:: DATA SHOWN ::

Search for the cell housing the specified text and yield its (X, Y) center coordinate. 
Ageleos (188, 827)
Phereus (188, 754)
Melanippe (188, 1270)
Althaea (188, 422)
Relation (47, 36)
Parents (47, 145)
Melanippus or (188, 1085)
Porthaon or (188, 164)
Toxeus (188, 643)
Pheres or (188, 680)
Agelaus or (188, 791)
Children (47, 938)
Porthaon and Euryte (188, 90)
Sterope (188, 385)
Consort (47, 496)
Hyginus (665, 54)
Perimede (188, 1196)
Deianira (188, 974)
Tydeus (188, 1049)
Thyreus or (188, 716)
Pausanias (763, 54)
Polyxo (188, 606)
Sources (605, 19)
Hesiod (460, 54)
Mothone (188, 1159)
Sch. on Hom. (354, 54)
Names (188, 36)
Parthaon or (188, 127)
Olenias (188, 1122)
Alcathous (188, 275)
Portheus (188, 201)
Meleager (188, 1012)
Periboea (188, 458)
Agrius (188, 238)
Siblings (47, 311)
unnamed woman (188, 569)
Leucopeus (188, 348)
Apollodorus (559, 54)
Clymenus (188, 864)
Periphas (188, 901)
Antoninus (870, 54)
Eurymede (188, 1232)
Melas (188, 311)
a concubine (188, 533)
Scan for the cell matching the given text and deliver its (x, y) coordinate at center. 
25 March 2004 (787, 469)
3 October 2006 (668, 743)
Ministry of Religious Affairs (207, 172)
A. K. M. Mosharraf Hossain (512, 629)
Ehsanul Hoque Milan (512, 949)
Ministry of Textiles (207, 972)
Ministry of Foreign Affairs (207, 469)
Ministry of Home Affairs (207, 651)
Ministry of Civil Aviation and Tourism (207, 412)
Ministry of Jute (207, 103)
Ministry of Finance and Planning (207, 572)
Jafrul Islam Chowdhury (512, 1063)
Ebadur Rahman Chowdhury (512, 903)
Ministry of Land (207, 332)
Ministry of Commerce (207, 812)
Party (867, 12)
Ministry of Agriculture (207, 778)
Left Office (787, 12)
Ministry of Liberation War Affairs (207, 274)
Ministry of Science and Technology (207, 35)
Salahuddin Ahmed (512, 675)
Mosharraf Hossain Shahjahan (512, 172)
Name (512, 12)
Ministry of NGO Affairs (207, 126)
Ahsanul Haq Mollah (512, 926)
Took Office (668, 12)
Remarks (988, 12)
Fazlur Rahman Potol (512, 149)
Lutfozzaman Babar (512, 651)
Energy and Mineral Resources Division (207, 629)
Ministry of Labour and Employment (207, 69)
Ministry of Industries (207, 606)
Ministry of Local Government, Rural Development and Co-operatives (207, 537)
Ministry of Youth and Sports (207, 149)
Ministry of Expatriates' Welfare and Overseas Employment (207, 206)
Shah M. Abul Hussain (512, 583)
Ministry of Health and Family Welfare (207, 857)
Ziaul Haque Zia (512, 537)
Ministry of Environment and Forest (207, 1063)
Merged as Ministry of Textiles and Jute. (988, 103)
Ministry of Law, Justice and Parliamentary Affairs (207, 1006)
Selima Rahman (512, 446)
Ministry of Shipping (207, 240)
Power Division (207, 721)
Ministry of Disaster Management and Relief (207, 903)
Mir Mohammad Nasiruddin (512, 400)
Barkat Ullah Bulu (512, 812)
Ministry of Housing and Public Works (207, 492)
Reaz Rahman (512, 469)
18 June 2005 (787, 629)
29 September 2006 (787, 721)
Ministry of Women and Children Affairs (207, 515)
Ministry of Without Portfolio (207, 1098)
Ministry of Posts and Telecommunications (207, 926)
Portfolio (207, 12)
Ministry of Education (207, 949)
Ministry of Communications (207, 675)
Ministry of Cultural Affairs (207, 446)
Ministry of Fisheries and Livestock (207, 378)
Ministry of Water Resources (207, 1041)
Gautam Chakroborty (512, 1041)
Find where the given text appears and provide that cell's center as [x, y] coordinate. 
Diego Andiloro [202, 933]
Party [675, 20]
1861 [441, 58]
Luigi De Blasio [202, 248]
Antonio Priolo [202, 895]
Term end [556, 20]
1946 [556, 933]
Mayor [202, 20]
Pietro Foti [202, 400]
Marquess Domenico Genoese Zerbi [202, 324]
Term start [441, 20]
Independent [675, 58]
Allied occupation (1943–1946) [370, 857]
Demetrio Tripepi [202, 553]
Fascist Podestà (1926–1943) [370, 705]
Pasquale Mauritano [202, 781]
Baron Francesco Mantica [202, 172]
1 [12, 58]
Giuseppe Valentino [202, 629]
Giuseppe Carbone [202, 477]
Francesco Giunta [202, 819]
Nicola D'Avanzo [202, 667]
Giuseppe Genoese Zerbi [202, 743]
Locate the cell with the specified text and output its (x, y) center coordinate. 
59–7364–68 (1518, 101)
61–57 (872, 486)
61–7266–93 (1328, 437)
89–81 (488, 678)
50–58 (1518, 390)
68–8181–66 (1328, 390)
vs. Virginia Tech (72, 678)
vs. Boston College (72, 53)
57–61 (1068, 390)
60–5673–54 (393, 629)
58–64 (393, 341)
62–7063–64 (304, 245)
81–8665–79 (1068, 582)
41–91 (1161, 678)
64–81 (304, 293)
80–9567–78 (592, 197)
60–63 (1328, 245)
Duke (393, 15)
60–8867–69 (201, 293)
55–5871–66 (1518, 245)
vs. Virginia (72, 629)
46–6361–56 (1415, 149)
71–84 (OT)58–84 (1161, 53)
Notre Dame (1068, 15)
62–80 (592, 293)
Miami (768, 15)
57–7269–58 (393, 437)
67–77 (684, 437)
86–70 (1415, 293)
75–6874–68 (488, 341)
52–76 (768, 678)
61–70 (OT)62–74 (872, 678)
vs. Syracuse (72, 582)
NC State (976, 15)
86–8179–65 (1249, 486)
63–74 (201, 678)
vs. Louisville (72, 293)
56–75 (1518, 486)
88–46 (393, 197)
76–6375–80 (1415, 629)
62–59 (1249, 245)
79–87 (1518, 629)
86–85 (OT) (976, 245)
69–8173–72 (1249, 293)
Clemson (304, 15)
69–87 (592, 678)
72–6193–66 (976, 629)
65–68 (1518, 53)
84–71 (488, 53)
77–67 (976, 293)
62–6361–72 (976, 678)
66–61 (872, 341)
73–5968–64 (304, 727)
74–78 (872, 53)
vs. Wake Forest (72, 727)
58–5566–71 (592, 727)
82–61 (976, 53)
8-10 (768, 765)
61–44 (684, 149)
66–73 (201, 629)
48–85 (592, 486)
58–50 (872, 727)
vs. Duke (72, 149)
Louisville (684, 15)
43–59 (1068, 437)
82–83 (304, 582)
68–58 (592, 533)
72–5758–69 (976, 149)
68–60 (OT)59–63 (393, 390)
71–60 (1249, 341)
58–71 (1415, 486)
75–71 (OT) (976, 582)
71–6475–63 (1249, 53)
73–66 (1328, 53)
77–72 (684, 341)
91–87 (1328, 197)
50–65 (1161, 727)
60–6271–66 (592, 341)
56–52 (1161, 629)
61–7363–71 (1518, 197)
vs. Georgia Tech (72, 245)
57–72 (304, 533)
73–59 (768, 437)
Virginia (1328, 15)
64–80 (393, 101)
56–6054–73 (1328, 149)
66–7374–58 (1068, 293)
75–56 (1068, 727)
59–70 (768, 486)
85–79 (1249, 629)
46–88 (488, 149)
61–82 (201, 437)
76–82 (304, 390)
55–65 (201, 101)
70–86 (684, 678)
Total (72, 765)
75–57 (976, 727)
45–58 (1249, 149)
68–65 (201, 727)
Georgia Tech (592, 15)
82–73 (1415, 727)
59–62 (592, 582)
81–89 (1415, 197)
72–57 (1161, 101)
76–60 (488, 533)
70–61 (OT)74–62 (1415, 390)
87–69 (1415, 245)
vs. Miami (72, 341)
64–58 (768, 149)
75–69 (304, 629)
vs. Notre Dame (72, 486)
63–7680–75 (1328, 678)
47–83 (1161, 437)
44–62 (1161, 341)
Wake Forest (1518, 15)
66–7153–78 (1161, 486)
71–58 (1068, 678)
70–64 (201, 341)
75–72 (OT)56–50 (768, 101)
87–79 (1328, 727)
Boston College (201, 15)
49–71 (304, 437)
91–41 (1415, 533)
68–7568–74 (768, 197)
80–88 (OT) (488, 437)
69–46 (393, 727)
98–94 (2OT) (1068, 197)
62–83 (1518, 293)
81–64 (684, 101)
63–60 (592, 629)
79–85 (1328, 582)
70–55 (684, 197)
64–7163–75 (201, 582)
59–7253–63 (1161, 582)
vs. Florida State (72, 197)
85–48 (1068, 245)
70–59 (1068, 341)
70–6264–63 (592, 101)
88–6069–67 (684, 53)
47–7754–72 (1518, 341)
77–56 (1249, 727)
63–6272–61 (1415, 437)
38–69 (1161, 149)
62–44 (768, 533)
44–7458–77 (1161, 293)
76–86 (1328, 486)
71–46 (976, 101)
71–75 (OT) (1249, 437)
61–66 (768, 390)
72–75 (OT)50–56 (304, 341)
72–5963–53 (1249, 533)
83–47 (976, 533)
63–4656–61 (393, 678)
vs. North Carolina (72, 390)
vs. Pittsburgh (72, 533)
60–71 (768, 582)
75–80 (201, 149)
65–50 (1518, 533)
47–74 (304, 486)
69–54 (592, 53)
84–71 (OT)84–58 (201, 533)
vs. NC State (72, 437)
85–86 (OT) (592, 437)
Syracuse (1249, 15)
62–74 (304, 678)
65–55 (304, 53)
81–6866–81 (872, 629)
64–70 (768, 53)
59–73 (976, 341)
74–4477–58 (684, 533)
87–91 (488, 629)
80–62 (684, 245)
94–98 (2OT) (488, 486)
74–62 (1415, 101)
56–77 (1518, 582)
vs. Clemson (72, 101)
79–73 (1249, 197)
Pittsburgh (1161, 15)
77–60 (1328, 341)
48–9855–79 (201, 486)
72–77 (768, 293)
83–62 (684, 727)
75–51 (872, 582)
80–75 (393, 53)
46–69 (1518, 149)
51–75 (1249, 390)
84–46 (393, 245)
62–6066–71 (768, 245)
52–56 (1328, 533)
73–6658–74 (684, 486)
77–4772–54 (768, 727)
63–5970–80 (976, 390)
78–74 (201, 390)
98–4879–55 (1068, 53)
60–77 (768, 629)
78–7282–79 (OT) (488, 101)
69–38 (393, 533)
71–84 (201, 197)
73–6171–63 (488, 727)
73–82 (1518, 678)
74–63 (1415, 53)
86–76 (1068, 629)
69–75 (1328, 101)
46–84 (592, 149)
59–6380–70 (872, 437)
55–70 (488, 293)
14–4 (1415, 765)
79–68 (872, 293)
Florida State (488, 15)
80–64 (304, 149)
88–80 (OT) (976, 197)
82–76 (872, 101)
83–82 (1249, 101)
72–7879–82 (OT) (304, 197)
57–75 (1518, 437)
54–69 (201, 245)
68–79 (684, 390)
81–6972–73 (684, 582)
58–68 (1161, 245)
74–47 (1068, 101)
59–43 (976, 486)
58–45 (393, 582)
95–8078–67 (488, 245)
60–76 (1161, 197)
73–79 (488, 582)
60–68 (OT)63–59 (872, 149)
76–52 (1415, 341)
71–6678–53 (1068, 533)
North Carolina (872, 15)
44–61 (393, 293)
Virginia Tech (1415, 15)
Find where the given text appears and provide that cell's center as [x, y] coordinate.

:::

• [OBJECTIVE]: Please render everything from the start of the records down to the line containing "Ministry of Youth and Sports (207, 149)" as a JSON list of strings, one string per line, leaving out blank lines.

• [EXERCISE OUTPUT]:
[
  "Search for the cell housing the specified text and yield its (X, Y) center coordinate. ",
  "Ageleos (188, 827)",
  "Phereus (188, 754)",
  "Melanippe (188, 1270)",
  "Althaea (188, 422)",
  "Relation (47, 36)",
  "Parents (47, 145)",
  "Melanippus or (188, 1085)",
  "Porthaon or (188, 164)",
  "Toxeus (188, 643)",
  "Pheres or (188, 680)",
  "Agelaus or (188, 791)",
  "Children (47, 938)",
  "Porthaon and Euryte (188, 90)",
  "Sterope (188, 385)",
  "Consort (47, 496)",
  "Hyginus (665, 54)",
  "Perimede (188, 1196)",
  "Deianira (188, 974)",
  "Tydeus (188, 1049)",
  "Thyreus or (188, 716)",
  "Pausanias (763, 54)",
  "Polyxo (188, 606)",
  "Sources (605, 19)",
  "Hesiod (460, 54)",
  "Mothone (188, 1159)",
  "Sch. on Hom. (354, 54)",
  "Names (188, 36)",
  "Parthaon or (188, 127)",
  "Olenias (188, 1122)",
  "Alcathous (188, 275)",
  "Portheus (188, 201)",
  "Meleager (188, 1012)",
  "Periboea (188, 458)",
  "Agrius (188, 238)",
  "Siblings (47, 311)",
  "unnamed woman (188, 569)",
  "Leucopeus (188, 348)",
  "Apollodorus (559, 54)",
  "Clymenus (188, 864)",
  "Periphas (188, 901)",
  "Antoninus (870, 54)",
  "Eurymede (188, 1232)",
  "Melas (188, 311)",
  "a concubine (188, 533)",
  "Scan for the cell matching the given text and deliver its (x, y) coordinate at center. ",
  "25 March 2004 (787, 469)",
  "3 October 2006 (668, 743)",
  "Ministry of Religious Affairs (207, 172)",
  "A. K. M. Mosharraf Hossain (512, 629)",
  "Ehsanul Hoque Milan (512, 949)",
  "Ministry of Textiles (207, 972)",
  "Ministry of Foreign Affairs (207, 469)",
  "Ministry of Home Affairs (207, 651)",
  "Ministry of Civil Aviation and Tourism (207, 412)",
  "Ministry of Jute (207, 103)",
  "Ministry of Finance and Planning (207, 572)",
  "Jafrul Islam Chowdhury (512, 1063)",
  "Ebadur Rahman Chowdhury (512, 903)",
  "Ministry of Land (207, 332)",
  "Ministry of Commerce (207, 812)",
  "Party (867, 12)",
  "Ministry of Agriculture (207, 778)",
  "Left Office (787, 12)",
  "Ministry of Liberation War Affairs (207, 274)",
  "Ministry of Science and Technology (207, 35)",
  "Salahuddin Ahmed (512, 675)",
  "Mosharraf Hossain Shahjahan (512, 172)",
  "Name (512, 12)",
  "Ministry of NGO Affairs (207, 126)",
  "Ahsanul Haq Mollah (512, 926)",
  "Took Office (668, 12)",
  "Remarks (988, 12)",
  "Fazlur Rahman Potol (512, 149)",
  "Lutfozzaman Babar (512, 651)",
  "Energy and Mineral Resources Division (207, 629)",
  "Ministry of Labour and Employment (207, 69)",
  "Ministry of Industries (207, 606)",
  "Ministry of Local Government, Rural Development and Co-operatives (207, 537)",
  "Ministry of Youth and Sports (207, 149)"
]